▶ _How to complete this task_
Give all of the listing again word for word, with images excluded.

(Information supplied)

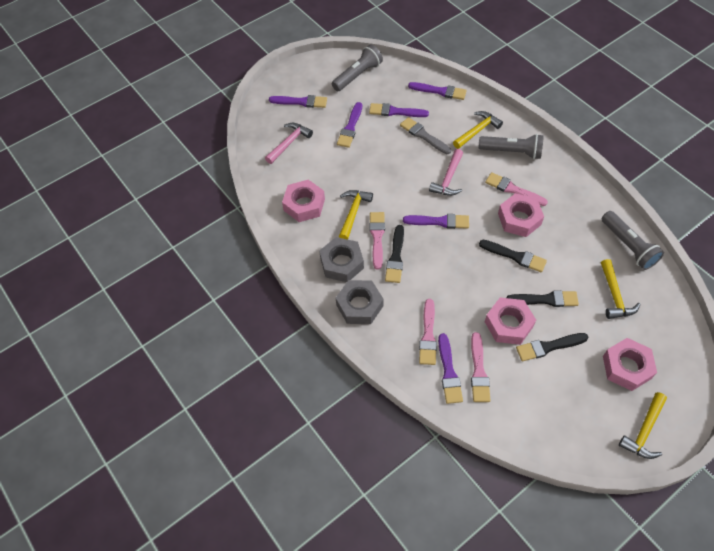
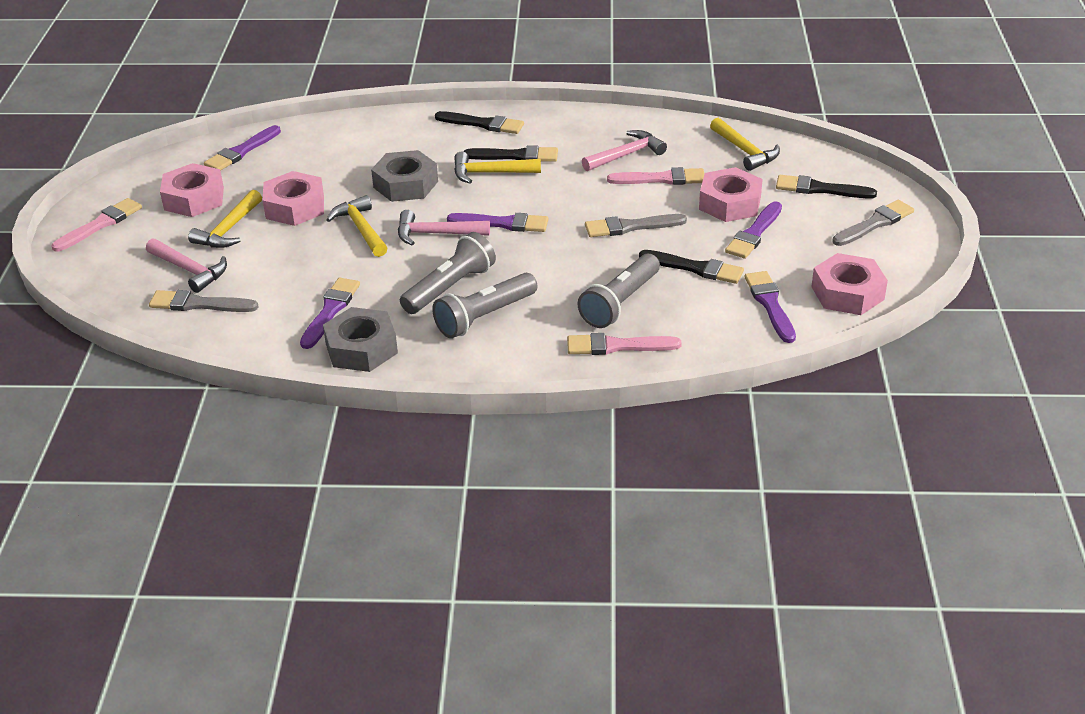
grey brush: 1 -> 3
pink brush: 4 -> 3
pink hammer: 2 -> 3
purple brush: 6 -> 5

(End Information supplied)

▶ _Exercise solution_
grey brush: 1 -> 3
pink brush: 4 -> 3
pink hammer: 2 -> 3
purple brush: 6 -> 5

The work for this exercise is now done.